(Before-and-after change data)
☆ ☆ ☆ ☆

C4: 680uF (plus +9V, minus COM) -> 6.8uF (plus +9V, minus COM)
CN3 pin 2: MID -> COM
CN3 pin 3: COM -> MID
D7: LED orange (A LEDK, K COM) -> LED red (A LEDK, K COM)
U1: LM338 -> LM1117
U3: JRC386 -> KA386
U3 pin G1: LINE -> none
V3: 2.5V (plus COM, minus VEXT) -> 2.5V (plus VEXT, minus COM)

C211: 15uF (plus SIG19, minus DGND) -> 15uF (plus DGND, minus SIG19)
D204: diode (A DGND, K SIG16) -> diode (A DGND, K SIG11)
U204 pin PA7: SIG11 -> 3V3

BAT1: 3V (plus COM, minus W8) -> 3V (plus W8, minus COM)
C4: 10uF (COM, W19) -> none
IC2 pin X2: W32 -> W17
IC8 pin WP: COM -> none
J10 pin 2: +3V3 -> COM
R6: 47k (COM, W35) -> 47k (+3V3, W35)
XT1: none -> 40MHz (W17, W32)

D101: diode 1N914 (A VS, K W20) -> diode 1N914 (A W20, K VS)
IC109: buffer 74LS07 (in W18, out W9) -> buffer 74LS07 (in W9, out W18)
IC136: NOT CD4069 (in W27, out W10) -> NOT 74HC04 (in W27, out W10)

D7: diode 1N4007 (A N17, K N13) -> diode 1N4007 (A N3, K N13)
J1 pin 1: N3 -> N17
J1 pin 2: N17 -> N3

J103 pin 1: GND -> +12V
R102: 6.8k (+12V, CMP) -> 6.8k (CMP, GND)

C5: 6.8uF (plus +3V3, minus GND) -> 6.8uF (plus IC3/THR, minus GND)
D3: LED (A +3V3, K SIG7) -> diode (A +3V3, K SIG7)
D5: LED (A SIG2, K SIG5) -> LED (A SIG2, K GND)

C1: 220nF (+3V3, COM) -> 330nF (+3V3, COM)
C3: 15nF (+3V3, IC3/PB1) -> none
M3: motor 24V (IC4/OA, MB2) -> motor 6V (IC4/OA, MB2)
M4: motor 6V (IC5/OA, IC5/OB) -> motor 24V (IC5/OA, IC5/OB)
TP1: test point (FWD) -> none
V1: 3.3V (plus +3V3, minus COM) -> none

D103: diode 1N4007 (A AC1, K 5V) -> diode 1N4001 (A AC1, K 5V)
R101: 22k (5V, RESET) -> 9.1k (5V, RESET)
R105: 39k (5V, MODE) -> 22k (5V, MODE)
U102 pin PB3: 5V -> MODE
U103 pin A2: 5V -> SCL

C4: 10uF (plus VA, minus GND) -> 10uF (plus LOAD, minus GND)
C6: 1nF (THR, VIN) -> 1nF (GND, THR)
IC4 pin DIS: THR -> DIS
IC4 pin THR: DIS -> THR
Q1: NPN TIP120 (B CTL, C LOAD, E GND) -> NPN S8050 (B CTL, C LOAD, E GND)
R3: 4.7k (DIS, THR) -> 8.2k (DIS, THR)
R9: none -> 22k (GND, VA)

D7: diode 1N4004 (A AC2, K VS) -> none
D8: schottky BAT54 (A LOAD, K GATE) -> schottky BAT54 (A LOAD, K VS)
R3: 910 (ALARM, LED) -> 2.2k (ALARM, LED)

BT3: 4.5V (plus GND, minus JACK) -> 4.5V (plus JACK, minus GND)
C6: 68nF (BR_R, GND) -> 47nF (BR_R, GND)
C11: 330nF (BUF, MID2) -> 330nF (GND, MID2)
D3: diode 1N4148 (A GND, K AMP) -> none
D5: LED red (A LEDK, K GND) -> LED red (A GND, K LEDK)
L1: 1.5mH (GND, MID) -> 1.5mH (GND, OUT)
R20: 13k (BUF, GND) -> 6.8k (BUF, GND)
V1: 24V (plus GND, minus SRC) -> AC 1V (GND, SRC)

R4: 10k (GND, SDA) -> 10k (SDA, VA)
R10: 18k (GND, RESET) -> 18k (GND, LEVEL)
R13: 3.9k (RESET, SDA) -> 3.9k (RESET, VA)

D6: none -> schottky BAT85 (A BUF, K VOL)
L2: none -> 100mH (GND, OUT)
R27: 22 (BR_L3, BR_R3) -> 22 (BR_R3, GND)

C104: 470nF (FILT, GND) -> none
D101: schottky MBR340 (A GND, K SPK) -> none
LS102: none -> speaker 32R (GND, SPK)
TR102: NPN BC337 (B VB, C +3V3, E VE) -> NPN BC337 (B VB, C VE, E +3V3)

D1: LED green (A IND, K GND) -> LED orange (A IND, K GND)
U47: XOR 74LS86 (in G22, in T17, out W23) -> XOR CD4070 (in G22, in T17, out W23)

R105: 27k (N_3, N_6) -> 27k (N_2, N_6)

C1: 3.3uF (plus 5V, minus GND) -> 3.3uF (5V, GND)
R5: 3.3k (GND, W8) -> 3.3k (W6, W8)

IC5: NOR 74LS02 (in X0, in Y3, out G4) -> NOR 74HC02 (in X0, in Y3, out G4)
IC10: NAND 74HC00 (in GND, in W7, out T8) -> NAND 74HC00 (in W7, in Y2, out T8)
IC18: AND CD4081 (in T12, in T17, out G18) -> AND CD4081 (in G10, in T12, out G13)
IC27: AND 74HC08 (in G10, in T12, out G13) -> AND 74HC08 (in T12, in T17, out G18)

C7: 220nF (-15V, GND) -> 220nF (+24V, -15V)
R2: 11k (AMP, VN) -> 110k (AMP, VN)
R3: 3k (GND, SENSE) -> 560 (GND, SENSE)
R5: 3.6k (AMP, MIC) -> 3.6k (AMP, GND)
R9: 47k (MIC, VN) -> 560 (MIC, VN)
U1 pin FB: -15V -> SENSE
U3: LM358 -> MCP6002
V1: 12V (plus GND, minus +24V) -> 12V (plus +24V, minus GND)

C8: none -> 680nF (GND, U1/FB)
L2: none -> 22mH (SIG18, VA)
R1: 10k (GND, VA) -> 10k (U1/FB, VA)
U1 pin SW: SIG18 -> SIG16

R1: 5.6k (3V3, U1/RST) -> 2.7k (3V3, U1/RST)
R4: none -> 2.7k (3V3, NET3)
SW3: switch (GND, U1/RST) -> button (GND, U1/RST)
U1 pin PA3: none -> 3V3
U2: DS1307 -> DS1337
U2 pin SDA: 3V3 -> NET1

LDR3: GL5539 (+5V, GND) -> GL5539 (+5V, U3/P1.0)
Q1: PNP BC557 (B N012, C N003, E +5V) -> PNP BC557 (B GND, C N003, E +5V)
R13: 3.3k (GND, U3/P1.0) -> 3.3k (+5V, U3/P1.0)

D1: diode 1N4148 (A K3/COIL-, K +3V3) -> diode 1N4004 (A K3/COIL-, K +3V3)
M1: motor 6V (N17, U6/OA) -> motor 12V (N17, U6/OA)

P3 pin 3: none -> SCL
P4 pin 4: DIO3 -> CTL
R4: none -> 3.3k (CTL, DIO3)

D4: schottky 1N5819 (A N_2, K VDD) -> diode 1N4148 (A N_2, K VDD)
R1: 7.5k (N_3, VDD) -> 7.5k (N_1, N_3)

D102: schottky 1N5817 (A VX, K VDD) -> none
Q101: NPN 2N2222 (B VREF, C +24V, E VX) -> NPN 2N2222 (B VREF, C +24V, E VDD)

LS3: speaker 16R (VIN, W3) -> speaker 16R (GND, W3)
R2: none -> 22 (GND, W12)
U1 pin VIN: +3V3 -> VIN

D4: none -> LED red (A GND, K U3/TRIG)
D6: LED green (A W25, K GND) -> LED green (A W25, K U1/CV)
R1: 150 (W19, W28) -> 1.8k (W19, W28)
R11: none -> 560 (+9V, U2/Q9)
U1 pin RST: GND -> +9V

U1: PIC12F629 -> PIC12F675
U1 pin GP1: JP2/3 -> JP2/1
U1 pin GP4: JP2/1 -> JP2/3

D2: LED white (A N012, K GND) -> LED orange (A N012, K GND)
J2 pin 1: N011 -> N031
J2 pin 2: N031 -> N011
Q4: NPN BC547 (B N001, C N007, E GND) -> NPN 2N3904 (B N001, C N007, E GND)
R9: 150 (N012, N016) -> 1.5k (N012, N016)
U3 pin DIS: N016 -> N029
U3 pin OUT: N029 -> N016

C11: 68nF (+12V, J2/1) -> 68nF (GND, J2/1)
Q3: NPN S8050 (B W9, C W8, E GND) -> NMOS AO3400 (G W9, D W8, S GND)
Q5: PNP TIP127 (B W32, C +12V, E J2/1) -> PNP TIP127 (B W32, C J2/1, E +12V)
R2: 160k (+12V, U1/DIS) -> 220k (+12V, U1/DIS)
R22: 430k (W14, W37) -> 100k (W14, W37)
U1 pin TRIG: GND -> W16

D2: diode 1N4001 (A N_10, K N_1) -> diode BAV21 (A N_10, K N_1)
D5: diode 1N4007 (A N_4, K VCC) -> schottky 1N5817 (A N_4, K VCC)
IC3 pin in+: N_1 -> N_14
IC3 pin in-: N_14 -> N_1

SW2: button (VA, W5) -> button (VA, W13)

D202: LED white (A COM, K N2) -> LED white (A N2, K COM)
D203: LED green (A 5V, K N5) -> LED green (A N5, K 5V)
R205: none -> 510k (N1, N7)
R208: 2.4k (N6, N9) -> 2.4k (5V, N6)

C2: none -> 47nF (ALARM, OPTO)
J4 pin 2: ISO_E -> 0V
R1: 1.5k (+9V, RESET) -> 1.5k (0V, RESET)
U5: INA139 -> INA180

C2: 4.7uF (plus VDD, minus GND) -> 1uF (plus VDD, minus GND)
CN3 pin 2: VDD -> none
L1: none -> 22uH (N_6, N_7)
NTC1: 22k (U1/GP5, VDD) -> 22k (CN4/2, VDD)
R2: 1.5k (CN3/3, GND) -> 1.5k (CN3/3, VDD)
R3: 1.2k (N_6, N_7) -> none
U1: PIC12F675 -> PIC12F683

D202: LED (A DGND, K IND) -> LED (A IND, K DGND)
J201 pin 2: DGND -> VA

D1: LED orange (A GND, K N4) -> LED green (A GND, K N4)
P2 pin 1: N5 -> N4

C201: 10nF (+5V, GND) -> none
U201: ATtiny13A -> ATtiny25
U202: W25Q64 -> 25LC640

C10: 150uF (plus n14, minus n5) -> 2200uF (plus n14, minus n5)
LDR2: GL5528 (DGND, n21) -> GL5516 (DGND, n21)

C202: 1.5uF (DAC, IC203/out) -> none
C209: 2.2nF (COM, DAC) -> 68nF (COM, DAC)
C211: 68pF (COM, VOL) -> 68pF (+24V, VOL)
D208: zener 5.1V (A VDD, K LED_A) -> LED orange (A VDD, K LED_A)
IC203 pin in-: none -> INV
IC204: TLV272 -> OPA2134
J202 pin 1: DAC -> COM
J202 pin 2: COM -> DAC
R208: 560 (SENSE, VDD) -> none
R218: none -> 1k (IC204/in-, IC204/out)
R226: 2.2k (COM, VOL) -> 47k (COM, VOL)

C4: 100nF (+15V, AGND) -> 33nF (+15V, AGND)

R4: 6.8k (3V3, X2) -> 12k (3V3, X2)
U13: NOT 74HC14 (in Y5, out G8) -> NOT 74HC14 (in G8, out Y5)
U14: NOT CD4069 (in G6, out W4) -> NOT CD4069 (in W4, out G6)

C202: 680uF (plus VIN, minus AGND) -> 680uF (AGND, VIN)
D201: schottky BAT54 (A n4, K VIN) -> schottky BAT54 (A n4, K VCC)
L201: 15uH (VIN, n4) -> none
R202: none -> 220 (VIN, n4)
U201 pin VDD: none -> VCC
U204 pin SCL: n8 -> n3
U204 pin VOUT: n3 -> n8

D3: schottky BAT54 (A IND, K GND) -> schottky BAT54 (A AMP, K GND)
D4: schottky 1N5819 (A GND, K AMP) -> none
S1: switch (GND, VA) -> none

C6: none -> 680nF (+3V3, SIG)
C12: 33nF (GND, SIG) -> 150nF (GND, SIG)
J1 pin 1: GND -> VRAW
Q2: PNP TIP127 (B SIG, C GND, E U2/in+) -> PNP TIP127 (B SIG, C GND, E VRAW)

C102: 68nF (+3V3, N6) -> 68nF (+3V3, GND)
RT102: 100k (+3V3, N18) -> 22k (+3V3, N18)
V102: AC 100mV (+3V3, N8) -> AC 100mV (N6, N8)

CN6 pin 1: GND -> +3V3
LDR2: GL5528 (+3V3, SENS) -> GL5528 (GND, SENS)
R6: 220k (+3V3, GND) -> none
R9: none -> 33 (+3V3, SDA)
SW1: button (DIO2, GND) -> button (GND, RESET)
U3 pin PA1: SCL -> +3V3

☆ ☆ ☆ ☆

In the entries above, restate word for word the lines between the one holding "U1 pin SW: SIG18 -> SIG16" and the one holding "D6: LED green", inclusive, and nothing besides.

U1 pin SW: SIG18 -> SIG16

R1: 5.6k (3V3, U1/RST) -> 2.7k (3V3, U1/RST)
R4: none -> 2.7k (3V3, NET3)
SW3: switch (GND, U1/RST) -> button (GND, U1/RST)
U1 pin PA3: none -> 3V3
U2: DS1307 -> DS1337
U2 pin SDA: 3V3 -> NET1

LDR3: GL5539 (+5V, GND) -> GL5539 (+5V, U3/P1.0)
Q1: PNP BC557 (B N012, C N003, E +5V) -> PNP BC557 (B GND, C N003, E +5V)
R13: 3.3k (GND, U3/P1.0) -> 3.3k (+5V, U3/P1.0)

D1: diode 1N4148 (A K3/COIL-, K +3V3) -> diode 1N4004 (A K3/COIL-, K +3V3)
M1: motor 6V (N17, U6/OA) -> motor 12V (N17, U6/OA)

P3 pin 3: none -> SCL
P4 pin 4: DIO3 -> CTL
R4: none -> 3.3k (CTL, DIO3)

D4: schottky 1N5819 (A N_2, K VDD) -> diode 1N4148 (A N_2, K VDD)
R1: 7.5k (N_3, VDD) -> 7.5k (N_1, N_3)

D102: schottky 1N5817 (A VX, K VDD) -> none
Q101: NPN 2N2222 (B VREF, C +24V, E VX) -> NPN 2N2222 (B VREF, C +24V, E VDD)

LS3: speaker 16R (VIN, W3) -> speaker 16R (GND, W3)
R2: none -> 22 (GND, W12)
U1 pin VIN: +3V3 -> VIN

D4: none -> LED red (A GND, K U3/TRIG)
D6: LED green (A W25, K GND) -> LED green (A W25, K U1/CV)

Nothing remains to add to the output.